### Directions for this task
Please restate each entry below, word for word.

### Supplied information
------------------------------------
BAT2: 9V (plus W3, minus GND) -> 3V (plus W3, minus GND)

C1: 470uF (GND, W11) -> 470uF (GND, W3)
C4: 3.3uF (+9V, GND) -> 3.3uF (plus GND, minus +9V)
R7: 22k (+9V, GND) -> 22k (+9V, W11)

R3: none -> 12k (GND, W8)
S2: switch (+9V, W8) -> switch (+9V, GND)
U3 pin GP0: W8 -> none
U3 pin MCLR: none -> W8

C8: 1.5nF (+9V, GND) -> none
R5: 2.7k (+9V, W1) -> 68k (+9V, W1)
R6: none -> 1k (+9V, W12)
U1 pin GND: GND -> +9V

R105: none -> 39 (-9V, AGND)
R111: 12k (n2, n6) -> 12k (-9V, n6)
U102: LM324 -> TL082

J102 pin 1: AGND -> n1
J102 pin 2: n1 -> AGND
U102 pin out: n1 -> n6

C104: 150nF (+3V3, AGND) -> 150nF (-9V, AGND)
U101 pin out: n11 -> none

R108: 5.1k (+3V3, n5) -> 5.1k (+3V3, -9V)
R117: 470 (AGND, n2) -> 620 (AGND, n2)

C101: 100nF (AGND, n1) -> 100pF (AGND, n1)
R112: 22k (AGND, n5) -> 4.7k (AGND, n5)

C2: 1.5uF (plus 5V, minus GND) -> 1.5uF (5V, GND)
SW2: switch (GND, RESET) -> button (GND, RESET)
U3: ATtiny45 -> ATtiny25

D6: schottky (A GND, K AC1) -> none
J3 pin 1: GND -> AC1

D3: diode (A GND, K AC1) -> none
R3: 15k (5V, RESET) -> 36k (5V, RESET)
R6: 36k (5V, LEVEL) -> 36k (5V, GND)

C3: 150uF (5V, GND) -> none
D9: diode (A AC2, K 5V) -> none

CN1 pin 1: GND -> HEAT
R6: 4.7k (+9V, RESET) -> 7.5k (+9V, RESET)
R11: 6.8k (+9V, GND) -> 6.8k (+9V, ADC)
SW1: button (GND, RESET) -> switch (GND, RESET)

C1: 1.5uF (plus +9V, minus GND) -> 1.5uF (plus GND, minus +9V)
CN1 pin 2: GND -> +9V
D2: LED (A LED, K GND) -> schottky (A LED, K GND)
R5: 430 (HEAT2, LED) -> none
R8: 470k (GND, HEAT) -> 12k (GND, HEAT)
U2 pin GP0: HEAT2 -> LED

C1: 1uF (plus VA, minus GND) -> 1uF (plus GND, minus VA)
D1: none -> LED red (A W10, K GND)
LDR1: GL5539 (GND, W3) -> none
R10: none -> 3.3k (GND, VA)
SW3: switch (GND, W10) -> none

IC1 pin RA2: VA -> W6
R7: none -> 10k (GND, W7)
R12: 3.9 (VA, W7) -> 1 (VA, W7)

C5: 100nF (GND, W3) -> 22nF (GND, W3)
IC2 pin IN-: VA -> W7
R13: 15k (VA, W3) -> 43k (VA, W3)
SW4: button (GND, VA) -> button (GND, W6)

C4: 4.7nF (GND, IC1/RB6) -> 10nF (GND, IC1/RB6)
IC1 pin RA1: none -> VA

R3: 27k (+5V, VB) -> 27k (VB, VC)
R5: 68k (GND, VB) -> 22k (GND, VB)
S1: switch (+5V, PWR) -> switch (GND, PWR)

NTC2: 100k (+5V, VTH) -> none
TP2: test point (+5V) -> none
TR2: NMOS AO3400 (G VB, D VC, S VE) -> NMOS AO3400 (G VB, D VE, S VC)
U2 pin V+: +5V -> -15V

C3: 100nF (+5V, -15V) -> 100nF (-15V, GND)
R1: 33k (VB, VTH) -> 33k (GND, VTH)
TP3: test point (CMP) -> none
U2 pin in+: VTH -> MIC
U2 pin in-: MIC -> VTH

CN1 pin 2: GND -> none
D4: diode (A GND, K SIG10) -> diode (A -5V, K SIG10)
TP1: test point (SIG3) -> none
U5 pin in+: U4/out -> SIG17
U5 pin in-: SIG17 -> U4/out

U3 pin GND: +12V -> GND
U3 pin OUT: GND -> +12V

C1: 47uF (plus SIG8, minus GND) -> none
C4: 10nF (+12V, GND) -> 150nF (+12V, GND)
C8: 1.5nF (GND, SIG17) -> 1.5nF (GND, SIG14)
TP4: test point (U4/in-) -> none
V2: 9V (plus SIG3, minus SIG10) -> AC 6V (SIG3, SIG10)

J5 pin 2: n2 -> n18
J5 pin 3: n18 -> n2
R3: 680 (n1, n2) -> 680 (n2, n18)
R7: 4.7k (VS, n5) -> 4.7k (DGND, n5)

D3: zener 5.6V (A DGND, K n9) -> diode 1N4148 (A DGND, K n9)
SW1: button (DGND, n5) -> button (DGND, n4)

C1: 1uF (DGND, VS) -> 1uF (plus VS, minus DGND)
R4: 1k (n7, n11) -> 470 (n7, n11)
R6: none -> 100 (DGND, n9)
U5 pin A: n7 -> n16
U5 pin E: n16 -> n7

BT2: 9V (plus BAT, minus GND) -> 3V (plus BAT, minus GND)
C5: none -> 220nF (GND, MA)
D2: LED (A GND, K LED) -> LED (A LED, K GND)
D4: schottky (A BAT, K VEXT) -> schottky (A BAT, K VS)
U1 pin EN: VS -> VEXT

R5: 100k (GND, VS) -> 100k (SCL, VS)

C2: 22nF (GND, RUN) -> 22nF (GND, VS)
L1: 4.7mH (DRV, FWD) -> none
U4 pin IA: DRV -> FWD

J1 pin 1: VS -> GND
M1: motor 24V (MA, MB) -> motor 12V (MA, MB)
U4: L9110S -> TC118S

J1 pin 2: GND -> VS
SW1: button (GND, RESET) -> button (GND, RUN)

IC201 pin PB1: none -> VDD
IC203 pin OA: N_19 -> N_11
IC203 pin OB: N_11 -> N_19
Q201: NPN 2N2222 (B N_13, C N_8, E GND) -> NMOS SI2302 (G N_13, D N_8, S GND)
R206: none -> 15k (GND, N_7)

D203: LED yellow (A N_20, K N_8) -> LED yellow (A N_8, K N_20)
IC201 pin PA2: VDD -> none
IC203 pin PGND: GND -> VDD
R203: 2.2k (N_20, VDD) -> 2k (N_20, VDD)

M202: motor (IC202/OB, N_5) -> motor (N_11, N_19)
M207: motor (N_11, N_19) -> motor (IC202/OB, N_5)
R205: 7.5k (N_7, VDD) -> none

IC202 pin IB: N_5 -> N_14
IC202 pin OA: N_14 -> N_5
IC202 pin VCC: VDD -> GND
------------------------------------
### Worked solution
BAT2: 9V (plus W3, minus GND) -> 3V (plus W3, minus GND)

C1: 470uF (GND, W11) -> 470uF (GND, W3)
C4: 3.3uF (+9V, GND) -> 3.3uF (plus GND, minus +9V)
R7: 22k (+9V, GND) -> 22k (+9V, W11)

R3: none -> 12k (GND, W8)
S2: switch (+9V, W8) -> switch (+9V, GND)
U3 pin GP0: W8 -> none
U3 pin MCLR: none -> W8

C8: 1.5nF (+9V, GND) -> none
R5: 2.7k (+9V, W1) -> 68k (+9V, W1)
R6: none -> 1k (+9V, W12)
U1 pin GND: GND -> +9V

R105: none -> 39 (-9V, AGND)
R111: 12k (n2, n6) -> 12k (-9V, n6)
U102: LM324 -> TL082

J102 pin 1: AGND -> n1
J102 pin 2: n1 -> AGND
U102 pin out: n1 -> n6

C104: 150nF (+3V3, AGND) -> 150nF (-9V, AGND)
U101 pin out: n11 -> none

R108: 5.1k (+3V3, n5) -> 5.1k (+3V3, -9V)
R117: 470 (AGND, n2) -> 620 (AGND, n2)

C101: 100nF (AGND, n1) -> 100pF (AGND, n1)
R112: 22k (AGND, n5) -> 4.7k (AGND, n5)

C2: 1.5uF (plus 5V, minus GND) -> 1.5uF (5V, GND)
SW2: switch (GND, RESET) -> button (GND, RESET)
U3: ATtiny45 -> ATtiny25

D6: schottky (A GND, K AC1) -> none
J3 pin 1: GND -> AC1

D3: diode (A GND, K AC1) -> none
R3: 15k (5V, RESET) -> 36k (5V, RESET)
R6: 36k (5V, LEVEL) -> 36k (5V, GND)

C3: 150uF (5V, GND) -> none
D9: diode (A AC2, K 5V) -> none

CN1 pin 1: GND -> HEAT
R6: 4.7k (+9V, RESET) -> 7.5k (+9V, RESET)
R11: 6.8k (+9V, GND) -> 6.8k (+9V, ADC)
SW1: button (GND, RESET) -> switch (GND, RESET)

C1: 1.5uF (plus +9V, minus GND) -> 1.5uF (plus GND, minus +9V)
CN1 pin 2: GND -> +9V
D2: LED (A LED, K GND) -> schottky (A LED, K GND)
R5: 430 (HEAT2, LED) -> none
R8: 470k (GND, HEAT) -> 12k (GND, HEAT)
U2 pin GP0: HEAT2 -> LED

C1: 1uF (plus VA, minus GND) -> 1uF (plus GND, minus VA)
D1: none -> LED red (A W10, K GND)
LDR1: GL5539 (GND, W3) -> none
R10: none -> 3.3k (GND, VA)
SW3: switch (GND, W10) -> none

IC1 pin RA2: VA -> W6
R7: none -> 10k (GND, W7)
R12: 3.9 (VA, W7) -> 1 (VA, W7)

C5: 100nF (GND, W3) -> 22nF (GND, W3)
IC2 pin IN-: VA -> W7
R13: 15k (VA, W3) -> 43k (VA, W3)
SW4: button (GND, VA) -> button (GND, W6)

C4: 4.7nF (GND, IC1/RB6) -> 10nF (GND, IC1/RB6)
IC1 pin RA1: none -> VA

R3: 27k (+5V, VB) -> 27k (VB, VC)
R5: 68k (GND, VB) -> 22k (GND, VB)
S1: switch (+5V, PWR) -> switch (GND, PWR)

NTC2: 100k (+5V, VTH) -> none
TP2: test point (+5V) -> none
TR2: NMOS AO3400 (G VB, D VC, S VE) -> NMOS AO3400 (G VB, D VE, S VC)
U2 pin V+: +5V -> -15V

C3: 100nF (+5V, -15V) -> 100nF (-15V, GND)
R1: 33k (VB, VTH) -> 33k (GND, VTH)
TP3: test point (CMP) -> none
U2 pin in+: VTH -> MIC
U2 pin in-: MIC -> VTH

CN1 pin 2: GND -> none
D4: diode (A GND, K SIG10) -> diode (A -5V, K SIG10)
TP1: test point (SIG3) -> none
U5 pin in+: U4/out -> SIG17
U5 pin in-: SIG17 -> U4/out

U3 pin GND: +12V -> GND
U3 pin OUT: GND -> +12V

C1: 47uF (plus SIG8, minus GND) -> none
C4: 10nF (+12V, GND) -> 150nF (+12V, GND)
C8: 1.5nF (GND, SIG17) -> 1.5nF (GND, SIG14)
TP4: test point (U4/in-) -> none
V2: 9V (plus SIG3, minus SIG10) -> AC 6V (SIG3, SIG10)

J5 pin 2: n2 -> n18
J5 pin 3: n18 -> n2
R3: 680 (n1, n2) -> 680 (n2, n18)
R7: 4.7k (VS, n5) -> 4.7k (DGND, n5)

D3: zener 5.6V (A DGND, K n9) -> diode 1N4148 (A DGND, K n9)
SW1: button (DGND, n5) -> button (DGND, n4)

C1: 1uF (DGND, VS) -> 1uF (plus VS, minus DGND)
R4: 1k (n7, n11) -> 470 (n7, n11)
R6: none -> 100 (DGND, n9)
U5 pin A: n7 -> n16
U5 pin E: n16 -> n7

BT2: 9V (plus BAT, minus GND) -> 3V (plus BAT, minus GND)
C5: none -> 220nF (GND, MA)
D2: LED (A GND, K LED) -> LED (A LED, K GND)
D4: schottky (A BAT, K VEXT) -> schottky (A BAT, K VS)
U1 pin EN: VS -> VEXT

R5: 100k (GND, VS) -> 100k (SCL, VS)

C2: 22nF (GND, RUN) -> 22nF (GND, VS)
L1: 4.7mH (DRV, FWD) -> none
U4 pin IA: DRV -> FWD

J1 pin 1: VS -> GND
M1: motor 24V (MA, MB) -> motor 12V (MA, MB)
U4: L9110S -> TC118S

J1 pin 2: GND -> VS
SW1: button (GND, RESET) -> button (GND, RUN)

IC201 pin PB1: none -> VDD
IC203 pin OA: N_19 -> N_11
IC203 pin OB: N_11 -> N_19
Q201: NPN 2N2222 (B N_13, C N_8, E GND) -> NMOS SI2302 (G N_13, D N_8, S GND)
R206: none -> 15k (GND, N_7)

D203: LED yellow (A N_20, K N_8) -> LED yellow (A N_8, K N_20)
IC201 pin PA2: VDD -> none
IC203 pin PGND: GND -> VDD
R203: 2.2k (N_20, VDD) -> 2k (N_20, VDD)

M202: motor (IC202/OB, N_5) -> motor (N_11, N_19)
M207: motor (N_11, N_19) -> motor (IC202/OB, N_5)
R205: 7.5k (N_7, VDD) -> none

IC202 pin IB: N_5 -> N_14
IC202 pin OA: N_14 -> N_5
IC202 pin VCC: VDD -> GND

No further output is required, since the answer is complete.